#### Exercise
Please transcribe the listing below in full, exactly as written, leaving out its pictures.

#### Collected material
+++
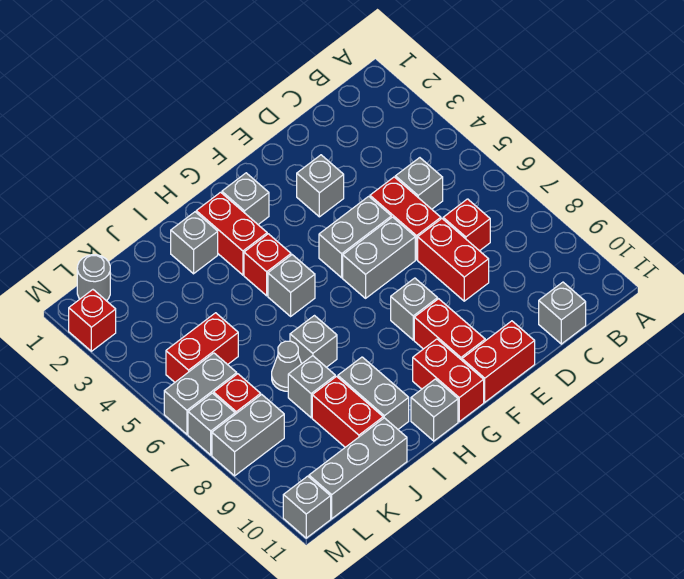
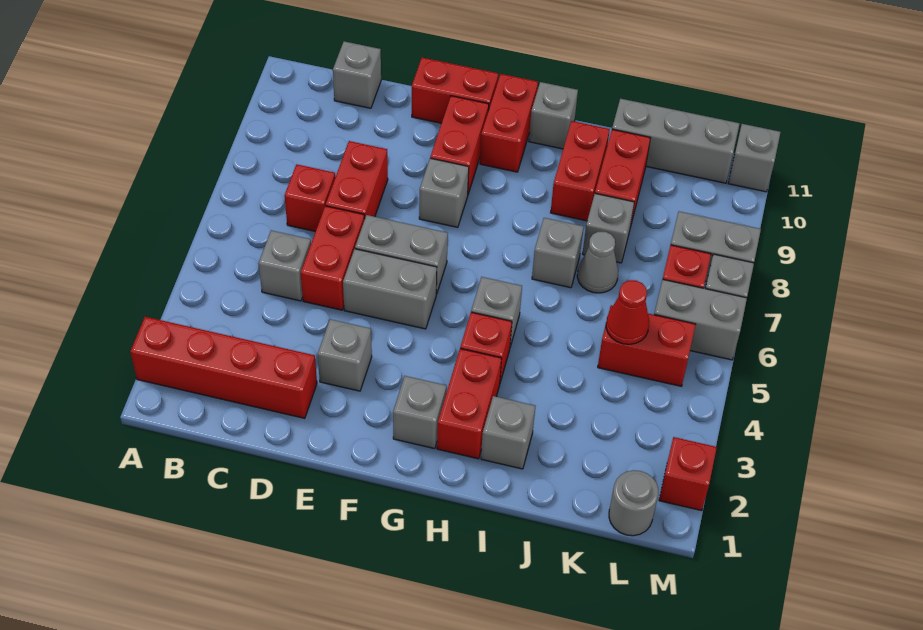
none -> red brick A2:D2 level 1
grey brick I9:I10 level 1 -> red brick I9:I10 level 1
none -> red cone K5 level 2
+++
#### Exercise result
none -> red brick A2:D2 level 1
grey brick I9:I10 level 1 -> red brick I9:I10 level 1
none -> red cone K5 level 2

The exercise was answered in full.